═════ LISTED ENTRIES ═════

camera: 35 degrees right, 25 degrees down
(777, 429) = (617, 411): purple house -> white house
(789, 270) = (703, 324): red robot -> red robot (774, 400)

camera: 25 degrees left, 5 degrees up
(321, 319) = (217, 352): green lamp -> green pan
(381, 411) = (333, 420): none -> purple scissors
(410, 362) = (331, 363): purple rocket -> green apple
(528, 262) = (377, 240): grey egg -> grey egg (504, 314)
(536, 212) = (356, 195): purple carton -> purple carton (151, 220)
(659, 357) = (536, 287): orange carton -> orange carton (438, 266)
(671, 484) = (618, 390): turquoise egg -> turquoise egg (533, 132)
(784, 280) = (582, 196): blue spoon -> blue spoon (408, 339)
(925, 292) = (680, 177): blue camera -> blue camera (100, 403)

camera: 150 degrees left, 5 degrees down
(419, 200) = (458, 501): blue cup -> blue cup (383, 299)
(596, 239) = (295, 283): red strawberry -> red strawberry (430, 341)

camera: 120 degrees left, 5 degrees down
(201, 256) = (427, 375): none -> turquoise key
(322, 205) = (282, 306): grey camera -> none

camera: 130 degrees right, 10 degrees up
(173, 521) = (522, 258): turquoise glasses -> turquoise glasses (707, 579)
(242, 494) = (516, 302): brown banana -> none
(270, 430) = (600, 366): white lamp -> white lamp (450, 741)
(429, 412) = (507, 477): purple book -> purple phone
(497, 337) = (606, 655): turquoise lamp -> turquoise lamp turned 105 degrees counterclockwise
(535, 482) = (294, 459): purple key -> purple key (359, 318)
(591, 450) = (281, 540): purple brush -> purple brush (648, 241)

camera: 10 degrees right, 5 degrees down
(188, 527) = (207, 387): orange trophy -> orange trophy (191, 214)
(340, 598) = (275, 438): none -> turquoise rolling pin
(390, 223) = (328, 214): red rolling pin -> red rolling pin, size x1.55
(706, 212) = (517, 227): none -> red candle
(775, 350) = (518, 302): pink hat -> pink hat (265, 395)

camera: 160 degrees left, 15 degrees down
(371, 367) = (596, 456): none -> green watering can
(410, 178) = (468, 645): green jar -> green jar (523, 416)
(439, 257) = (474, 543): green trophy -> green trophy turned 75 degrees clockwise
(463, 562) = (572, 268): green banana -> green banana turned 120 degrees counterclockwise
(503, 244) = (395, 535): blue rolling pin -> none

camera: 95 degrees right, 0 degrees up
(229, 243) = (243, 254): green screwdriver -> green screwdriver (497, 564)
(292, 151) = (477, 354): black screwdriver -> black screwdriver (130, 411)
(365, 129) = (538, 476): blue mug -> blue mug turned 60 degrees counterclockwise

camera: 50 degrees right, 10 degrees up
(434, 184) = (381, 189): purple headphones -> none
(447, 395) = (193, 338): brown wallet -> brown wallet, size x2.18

═════

◆ **EXERCISE DESCRIPTION**
Everything above from the line containing "(784, 280) = (582, 196): blue" through the line containing "camera: 10 degrees right, 5 degrees down" must be copied exactly. Nothing outside that range belongs in the answer.

◆ **REPLY**
(784, 280) = (582, 196): blue spoon -> blue spoon (408, 339)
(925, 292) = (680, 177): blue camera -> blue camera (100, 403)

camera: 150 degrees left, 5 degrees down
(419, 200) = (458, 501): blue cup -> blue cup (383, 299)
(596, 239) = (295, 283): red strawberry -> red strawberry (430, 341)

camera: 120 degrees left, 5 degrees down
(201, 256) = (427, 375): none -> turquoise key
(322, 205) = (282, 306): grey camera -> none

camera: 130 degrees right, 10 degrees up
(173, 521) = (522, 258): turquoise glasses -> turquoise glasses (707, 579)
(242, 494) = (516, 302): brown banana -> none
(270, 430) = (600, 366): white lamp -> white lamp (450, 741)
(429, 412) = (507, 477): purple book -> purple phone
(497, 337) = (606, 655): turquoise lamp -> turquoise lamp turned 105 degrees counterclockwise
(535, 482) = (294, 459): purple key -> purple key (359, 318)
(591, 450) = (281, 540): purple brush -> purple brush (648, 241)

camera: 10 degrees right, 5 degrees down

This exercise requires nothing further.